→ Instruction
Pick out each line of the material below that contains the string "building", matching case exactly, and copy those lines in full.

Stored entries
========================

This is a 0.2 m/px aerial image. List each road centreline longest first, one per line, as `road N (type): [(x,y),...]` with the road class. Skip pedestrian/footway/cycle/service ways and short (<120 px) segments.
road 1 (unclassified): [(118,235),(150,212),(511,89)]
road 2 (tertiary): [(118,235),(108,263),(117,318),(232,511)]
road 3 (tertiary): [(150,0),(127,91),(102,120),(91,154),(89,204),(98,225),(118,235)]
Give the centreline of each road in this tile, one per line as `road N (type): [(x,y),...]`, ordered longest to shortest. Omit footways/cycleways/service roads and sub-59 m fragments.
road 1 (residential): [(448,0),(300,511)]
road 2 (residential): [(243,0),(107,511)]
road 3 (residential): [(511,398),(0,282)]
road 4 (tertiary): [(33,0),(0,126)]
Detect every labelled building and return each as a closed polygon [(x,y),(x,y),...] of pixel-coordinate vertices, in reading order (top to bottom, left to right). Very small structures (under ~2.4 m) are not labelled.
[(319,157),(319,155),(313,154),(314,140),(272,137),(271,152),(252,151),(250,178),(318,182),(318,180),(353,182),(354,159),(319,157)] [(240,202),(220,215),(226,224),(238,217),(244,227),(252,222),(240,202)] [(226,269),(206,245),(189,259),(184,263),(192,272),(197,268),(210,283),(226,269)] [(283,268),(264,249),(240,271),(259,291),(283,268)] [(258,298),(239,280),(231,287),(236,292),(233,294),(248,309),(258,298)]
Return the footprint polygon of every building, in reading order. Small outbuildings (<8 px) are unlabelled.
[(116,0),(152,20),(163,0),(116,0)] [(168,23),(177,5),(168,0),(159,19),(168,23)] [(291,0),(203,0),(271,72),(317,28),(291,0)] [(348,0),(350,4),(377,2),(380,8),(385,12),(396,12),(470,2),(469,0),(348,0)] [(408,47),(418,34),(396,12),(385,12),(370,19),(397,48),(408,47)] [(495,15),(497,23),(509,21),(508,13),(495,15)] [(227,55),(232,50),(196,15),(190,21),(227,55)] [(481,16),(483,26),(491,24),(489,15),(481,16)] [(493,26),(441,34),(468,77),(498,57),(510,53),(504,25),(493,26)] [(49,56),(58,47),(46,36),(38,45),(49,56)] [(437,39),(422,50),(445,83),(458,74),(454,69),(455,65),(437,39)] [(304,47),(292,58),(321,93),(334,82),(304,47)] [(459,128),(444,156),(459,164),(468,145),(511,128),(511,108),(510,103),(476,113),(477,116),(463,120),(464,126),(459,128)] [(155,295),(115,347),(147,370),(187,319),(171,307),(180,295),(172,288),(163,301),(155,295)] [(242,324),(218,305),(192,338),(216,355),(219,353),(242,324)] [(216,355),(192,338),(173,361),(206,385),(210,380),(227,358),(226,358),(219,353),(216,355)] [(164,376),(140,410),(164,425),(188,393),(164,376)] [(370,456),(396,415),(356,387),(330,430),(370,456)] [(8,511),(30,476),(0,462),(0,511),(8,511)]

========================

→ Output for this task
Detect every labelled building and return each as a closed polygon [(x,y),(x,y),...] of pixel-coordinate vertices, in reading order (top to bottom, left to right). Very small structures (under ~2.4 m) are not labelled.
Return the footprint polygon of every building, in reading order. Small outbuildings (<8 px) are unlabelled.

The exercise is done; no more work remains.